Task description -> Restate every line of the material that follows, word for word.

Data supplied ->
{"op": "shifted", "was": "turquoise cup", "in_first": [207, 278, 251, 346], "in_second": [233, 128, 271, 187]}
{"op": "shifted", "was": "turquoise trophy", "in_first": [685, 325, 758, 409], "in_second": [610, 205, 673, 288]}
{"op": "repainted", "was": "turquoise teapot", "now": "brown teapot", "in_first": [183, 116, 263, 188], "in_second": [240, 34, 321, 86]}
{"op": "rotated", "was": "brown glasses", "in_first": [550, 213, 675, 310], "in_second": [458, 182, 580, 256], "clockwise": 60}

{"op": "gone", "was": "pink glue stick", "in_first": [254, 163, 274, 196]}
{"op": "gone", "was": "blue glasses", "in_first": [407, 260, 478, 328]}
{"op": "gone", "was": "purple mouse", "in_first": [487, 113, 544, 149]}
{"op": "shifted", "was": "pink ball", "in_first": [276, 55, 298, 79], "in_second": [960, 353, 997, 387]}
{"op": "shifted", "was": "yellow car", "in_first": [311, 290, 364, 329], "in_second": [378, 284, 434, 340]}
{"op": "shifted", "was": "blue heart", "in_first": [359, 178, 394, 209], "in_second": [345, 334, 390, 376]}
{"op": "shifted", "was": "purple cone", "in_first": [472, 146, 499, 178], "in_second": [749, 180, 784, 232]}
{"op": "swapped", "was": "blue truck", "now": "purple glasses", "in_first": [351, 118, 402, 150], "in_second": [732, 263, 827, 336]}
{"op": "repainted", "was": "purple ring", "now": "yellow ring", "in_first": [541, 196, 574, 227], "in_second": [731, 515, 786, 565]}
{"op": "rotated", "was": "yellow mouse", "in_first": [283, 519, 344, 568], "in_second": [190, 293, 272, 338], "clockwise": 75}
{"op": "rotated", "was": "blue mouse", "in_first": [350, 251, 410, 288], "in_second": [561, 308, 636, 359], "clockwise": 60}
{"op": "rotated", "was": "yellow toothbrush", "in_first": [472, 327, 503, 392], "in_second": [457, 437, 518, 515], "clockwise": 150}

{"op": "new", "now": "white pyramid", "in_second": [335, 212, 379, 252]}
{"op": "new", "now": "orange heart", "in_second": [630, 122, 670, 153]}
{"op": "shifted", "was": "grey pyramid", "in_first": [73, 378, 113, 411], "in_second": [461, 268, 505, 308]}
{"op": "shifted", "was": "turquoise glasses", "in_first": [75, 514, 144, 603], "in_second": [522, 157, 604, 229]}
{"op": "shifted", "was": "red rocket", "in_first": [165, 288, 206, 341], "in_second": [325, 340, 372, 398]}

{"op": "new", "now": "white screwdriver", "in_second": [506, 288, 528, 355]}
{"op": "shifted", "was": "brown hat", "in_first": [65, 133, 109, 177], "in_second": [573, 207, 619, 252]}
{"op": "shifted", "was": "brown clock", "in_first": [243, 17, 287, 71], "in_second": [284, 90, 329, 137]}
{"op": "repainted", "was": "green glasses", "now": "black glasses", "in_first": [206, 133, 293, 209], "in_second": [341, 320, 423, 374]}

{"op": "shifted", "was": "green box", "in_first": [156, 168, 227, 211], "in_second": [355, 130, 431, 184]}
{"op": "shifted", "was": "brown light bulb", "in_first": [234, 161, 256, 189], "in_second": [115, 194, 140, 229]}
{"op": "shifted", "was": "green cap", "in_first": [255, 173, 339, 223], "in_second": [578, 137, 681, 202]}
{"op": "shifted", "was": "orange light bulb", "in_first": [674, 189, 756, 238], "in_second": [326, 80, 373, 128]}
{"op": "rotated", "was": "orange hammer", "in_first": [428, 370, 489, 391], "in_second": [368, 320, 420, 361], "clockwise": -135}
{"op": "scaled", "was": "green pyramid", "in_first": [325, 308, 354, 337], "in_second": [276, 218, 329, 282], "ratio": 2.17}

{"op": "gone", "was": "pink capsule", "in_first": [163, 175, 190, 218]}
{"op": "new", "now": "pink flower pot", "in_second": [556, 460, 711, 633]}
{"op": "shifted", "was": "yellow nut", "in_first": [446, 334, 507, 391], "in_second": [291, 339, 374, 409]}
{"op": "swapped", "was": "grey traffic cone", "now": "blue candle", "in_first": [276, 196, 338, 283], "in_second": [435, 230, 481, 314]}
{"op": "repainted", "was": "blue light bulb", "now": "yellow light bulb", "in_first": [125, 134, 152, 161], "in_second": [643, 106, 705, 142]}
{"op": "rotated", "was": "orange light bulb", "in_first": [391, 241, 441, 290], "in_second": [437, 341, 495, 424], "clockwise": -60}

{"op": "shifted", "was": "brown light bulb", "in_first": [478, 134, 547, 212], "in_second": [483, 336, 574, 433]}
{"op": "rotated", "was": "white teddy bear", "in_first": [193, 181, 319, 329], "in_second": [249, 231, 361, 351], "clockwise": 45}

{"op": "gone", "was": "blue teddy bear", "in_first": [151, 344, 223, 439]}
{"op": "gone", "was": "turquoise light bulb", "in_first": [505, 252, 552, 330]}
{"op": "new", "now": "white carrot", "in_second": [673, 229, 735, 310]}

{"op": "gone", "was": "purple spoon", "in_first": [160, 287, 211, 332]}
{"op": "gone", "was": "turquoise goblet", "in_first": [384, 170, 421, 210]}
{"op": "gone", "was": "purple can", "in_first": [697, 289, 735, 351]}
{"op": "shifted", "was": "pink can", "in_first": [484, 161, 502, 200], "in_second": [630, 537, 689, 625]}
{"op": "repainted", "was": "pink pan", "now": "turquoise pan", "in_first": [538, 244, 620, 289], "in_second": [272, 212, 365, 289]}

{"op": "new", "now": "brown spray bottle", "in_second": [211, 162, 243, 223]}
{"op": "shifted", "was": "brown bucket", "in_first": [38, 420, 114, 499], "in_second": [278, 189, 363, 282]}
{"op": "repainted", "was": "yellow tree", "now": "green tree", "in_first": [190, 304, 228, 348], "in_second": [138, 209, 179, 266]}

Answer box ->
{"op": "shifted", "was": "turquoise cup", "in_first": [207, 278, 251, 346], "in_second": [233, 128, 271, 187]}
{"op": "shifted", "was": "turquoise trophy", "in_first": [685, 325, 758, 409], "in_second": [610, 205, 673, 288]}
{"op": "repainted", "was": "turquoise teapot", "now": "brown teapot", "in_first": [183, 116, 263, 188], "in_second": [240, 34, 321, 86]}
{"op": "rotated", "was": "brown glasses", "in_first": [550, 213, 675, 310], "in_second": [458, 182, 580, 256], "clockwise": 60}

{"op": "gone", "was": "pink glue stick", "in_first": [254, 163, 274, 196]}
{"op": "gone", "was": "blue glasses", "in_first": [407, 260, 478, 328]}
{"op": "gone", "was": "purple mouse", "in_first": [487, 113, 544, 149]}
{"op": "shifted", "was": "pink ball", "in_first": [276, 55, 298, 79], "in_second": [960, 353, 997, 387]}
{"op": "shifted", "was": "yellow car", "in_first": [311, 290, 364, 329], "in_second": [378, 284, 434, 340]}
{"op": "shifted", "was": "blue heart", "in_first": [359, 178, 394, 209], "in_second": [345, 334, 390, 376]}
{"op": "shifted", "was": "purple cone", "in_first": [472, 146, 499, 178], "in_second": [749, 180, 784, 232]}
{"op": "swapped", "was": "blue truck", "now": "purple glasses", "in_first": [351, 118, 402, 150], "in_second": [732, 263, 827, 336]}
{"op": "repainted", "was": "purple ring", "now": "yellow ring", "in_first": [541, 196, 574, 227], "in_second": [731, 515, 786, 565]}
{"op": "rotated", "was": "yellow mouse", "in_first": [283, 519, 344, 568], "in_second": [190, 293, 272, 338], "clockwise": 75}
{"op": "rotated", "was": "blue mouse", "in_first": [350, 251, 410, 288], "in_second": [561, 308, 636, 359], "clockwise": 60}
{"op": "rotated", "was": "yellow toothbrush", "in_first": [472, 327, 503, 392], "in_second": [457, 437, 518, 515], "clockwise": 150}

{"op": "new", "now": "white pyramid", "in_second": [335, 212, 379, 252]}
{"op": "new", "now": "orange heart", "in_second": [630, 122, 670, 153]}
{"op": "shifted", "was": "grey pyramid", "in_first": [73, 378, 113, 411], "in_second": [461, 268, 505, 308]}
{"op": "shifted", "was": "turquoise glasses", "in_first": [75, 514, 144, 603], "in_second": [522, 157, 604, 229]}
{"op": "shifted", "was": "red rocket", "in_first": [165, 288, 206, 341], "in_second": [325, 340, 372, 398]}

{"op": "new", "now": "white screwdriver", "in_second": [506, 288, 528, 355]}
{"op": "shifted", "was": "brown hat", "in_first": [65, 133, 109, 177], "in_second": [573, 207, 619, 252]}
{"op": "shifted", "was": "brown clock", "in_first": [243, 17, 287, 71], "in_second": [284, 90, 329, 137]}
{"op": "repainted", "was": "green glasses", "now": "black glasses", "in_first": [206, 133, 293, 209], "in_second": [341, 320, 423, 374]}

{"op": "shifted", "was": "green box", "in_first": [156, 168, 227, 211], "in_second": [355, 130, 431, 184]}
{"op": "shifted", "was": "brown light bulb", "in_first": [234, 161, 256, 189], "in_second": [115, 194, 140, 229]}
{"op": "shifted", "was": "green cap", "in_first": [255, 173, 339, 223], "in_second": [578, 137, 681, 202]}
{"op": "shifted", "was": "orange light bulb", "in_first": [674, 189, 756, 238], "in_second": [326, 80, 373, 128]}
{"op": "rotated", "was": "orange hammer", "in_first": [428, 370, 489, 391], "in_second": [368, 320, 420, 361], "clockwise": -135}
{"op": "scaled", "was": "green pyramid", "in_first": [325, 308, 354, 337], "in_second": [276, 218, 329, 282], "ratio": 2.17}

{"op": "gone", "was": "pink capsule", "in_first": [163, 175, 190, 218]}
{"op": "new", "now": "pink flower pot", "in_second": [556, 460, 711, 633]}
{"op": "shifted", "was": "yellow nut", "in_first": [446, 334, 507, 391], "in_second": [291, 339, 374, 409]}
{"op": "swapped", "was": "grey traffic cone", "now": "blue candle", "in_first": [276, 196, 338, 283], "in_second": [435, 230, 481, 314]}
{"op": "repainted", "was": "blue light bulb", "now": "yellow light bulb", "in_first": [125, 134, 152, 161], "in_second": [643, 106, 705, 142]}
{"op": "rotated", "was": "orange light bulb", "in_first": [391, 241, 441, 290], "in_second": [437, 341, 495, 424], "clockwise": -60}

{"op": "shifted", "was": "brown light bulb", "in_first": [478, 134, 547, 212], "in_second": [483, 336, 574, 433]}
{"op": "rotated", "was": "white teddy bear", "in_first": [193, 181, 319, 329], "in_second": [249, 231, 361, 351], "clockwise": 45}

{"op": "gone", "was": "blue teddy bear", "in_first": [151, 344, 223, 439]}
{"op": "gone", "was": "turquoise light bulb", "in_first": [505, 252, 552, 330]}
{"op": "new", "now": "white carrot", "in_second": [673, 229, 735, 310]}

{"op": "gone", "was": "purple spoon", "in_first": [160, 287, 211, 332]}
{"op": "gone", "was": "turquoise goblet", "in_first": [384, 170, 421, 210]}
{"op": "gone", "was": "purple can", "in_first": [697, 289, 735, 351]}
{"op": "shifted", "was": "pink can", "in_first": [484, 161, 502, 200], "in_second": [630, 537, 689, 625]}
{"op": "repainted", "was": "pink pan", "now": "turquoise pan", "in_first": [538, 244, 620, 289], "in_second": [272, 212, 365, 289]}

{"op": "new", "now": "brown spray bottle", "in_second": [211, 162, 243, 223]}
{"op": "shifted", "was": "brown bucket", "in_first": [38, 420, 114, 499], "in_second": [278, 189, 363, 282]}
{"op": "repainted", "was": "yellow tree", "now": "green tree", "in_first": [190, 304, 228, 348], "in_second": [138, 209, 179, 266]}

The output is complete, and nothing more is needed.